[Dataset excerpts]
******************************

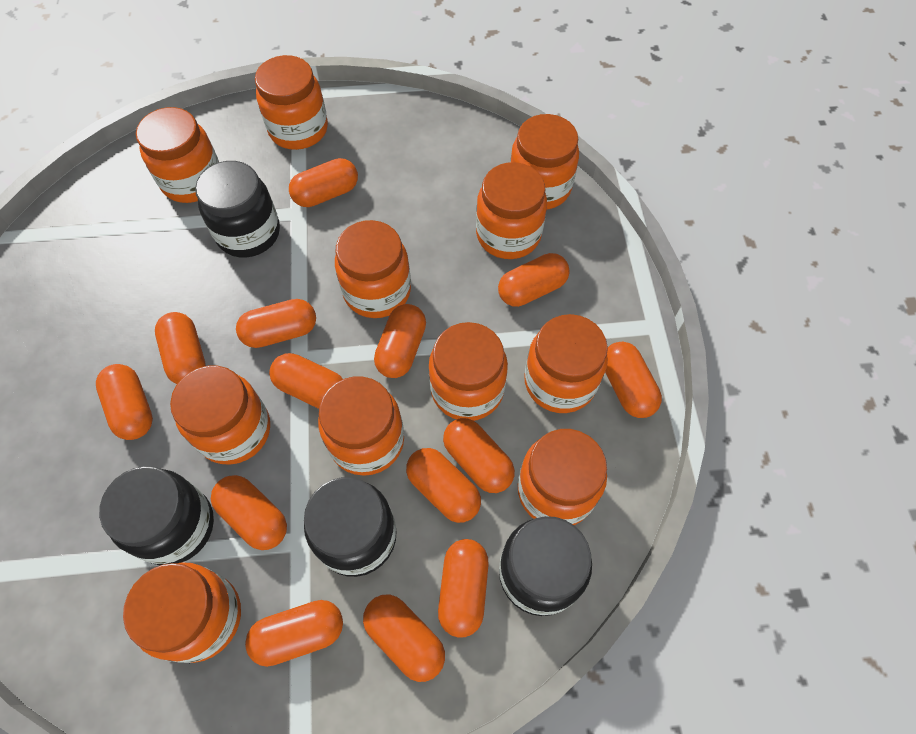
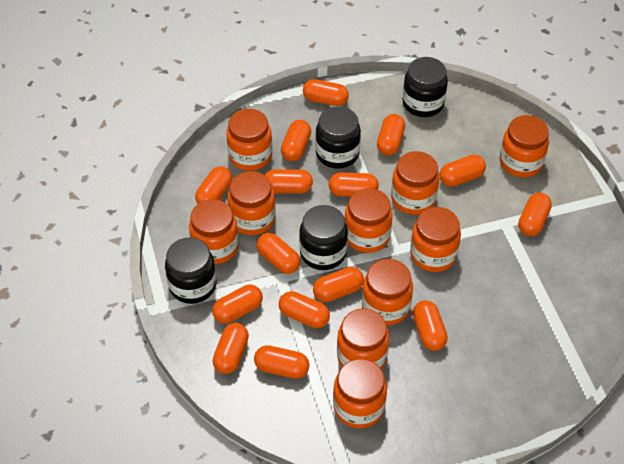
orange capsule: [96,364,153,440] [155,312,206,384] [211,475,287,550] [236,299,316,348] [245,600,343,667] [269,353,343,409] [289,158,358,207] [363,595,445,682] [374,304,426,378] [406,448,481,523] [438,539,489,638] [443,418,515,493] [498,253,570,307] [605,342,662,418] = 14 -> [195,166,232,204] [212,285,263,324] [213,323,249,374] [254,345,309,379] [257,233,300,274] [265,169,313,193] [279,291,330,328] [281,120,311,161] [303,79,349,106] [313,267,364,302] [329,172,379,197] [377,114,405,155] [413,300,448,351] [440,155,486,187] [518,193,552,236] = 15
orange jar: [123,562,241,663] [136,107,219,203] [170,366,270,465] [255,55,328,150] [318,376,404,476] [335,220,411,318] [429,322,508,421] [476,162,547,259] [510,114,579,210] [518,429,607,525] [524,314,608,413] = 11 -> [189,199,239,264] [226,109,272,171] [228,171,276,235] [333,359,387,428] [337,308,389,369] [345,188,393,253] [362,259,413,326] [391,151,440,215] [410,207,461,272] [500,115,549,177] = 10

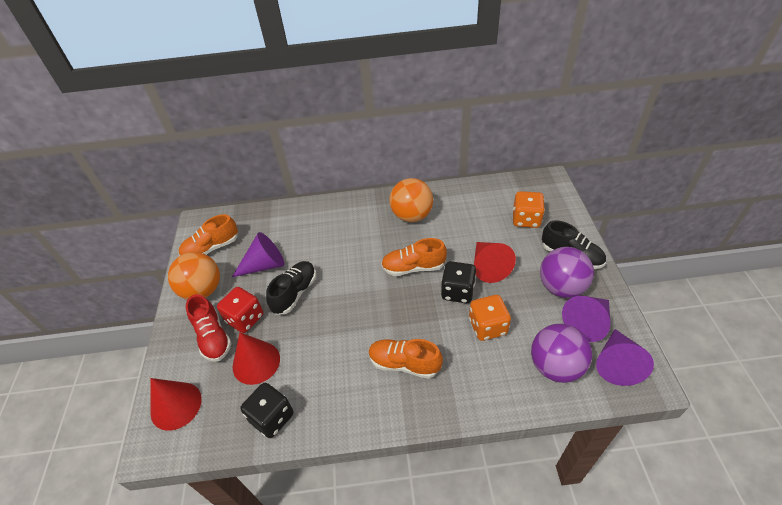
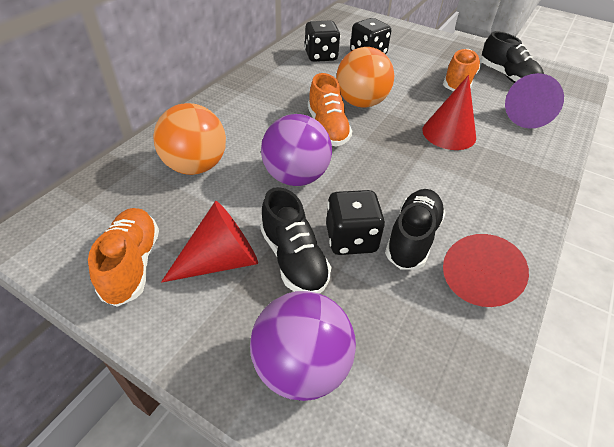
black dice: [240,383,294,438] [441,261,476,303] = 2 -> [304,20,340,62] [326,190,385,255] [350,18,391,55] = 3
black shoe: [266,261,316,315] [542,221,606,269] = 2 -> [260,187,331,294] [385,189,446,270] [481,31,544,83] = 3
orange dice: [469,295,511,341] [513,191,545,228] = 2 -> none = 0
purple cone: [232,232,284,277] [562,296,610,342] [596,329,654,386] = 3 -> [505,73,564,128] = 1
red dice: [217,287,263,333] = 1 -> none = 0
red shoe: [186,294,232,362] = 1 -> none = 0

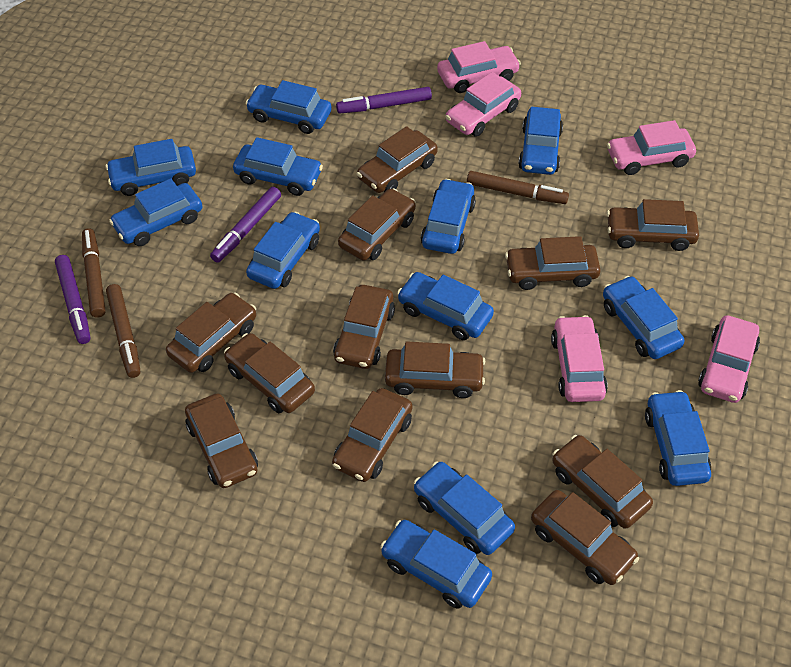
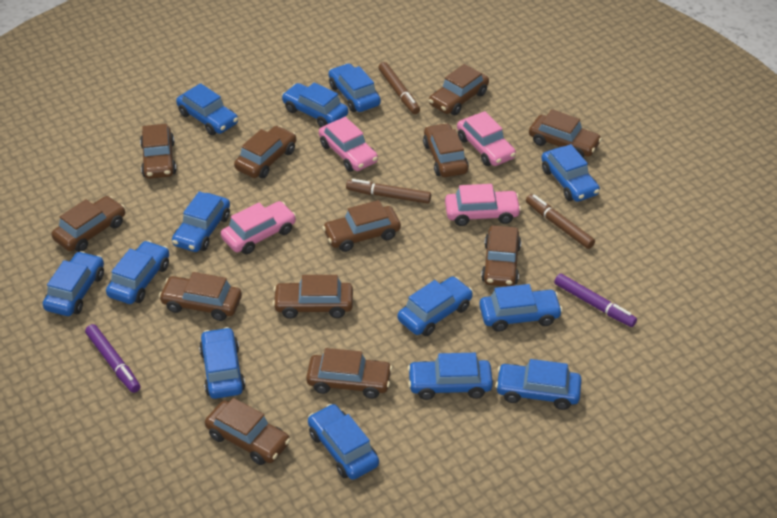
blue car: [105,139,196,196] [109,178,202,246] [233,137,323,196] [245,80,331,134] [246,212,320,289] [380,520,492,609] [397,272,494,340] [414,461,515,555] [421,179,476,254] [518,107,563,175] [603,276,684,359] [645,390,711,486] = 12 -> [43,251,104,316] [106,241,169,304] [172,191,230,252] [176,83,238,135] [199,327,245,399] [282,82,348,127] [308,404,379,480] [328,63,381,112] [398,276,473,336] [407,353,493,400] [479,284,563,332] [495,359,582,410] [541,144,600,202] = 13
pink car: [437,41,521,93] [445,72,521,137] [551,315,608,402] [607,120,696,175] [698,315,760,403] = 5 -> [221,201,296,254] [319,117,378,172] [445,184,521,226] [457,111,516,166] = 4
purple marker: [55,255,90,344] [210,187,281,263] [336,87,432,113] = 3 -> [85,324,141,393] [554,273,637,327] = 2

******************************

■ YOUR OBJECTIVE:
A single number is the whole answer: the tally of lines above that contain "orange".

■ WRITTEN SOLUTION:
3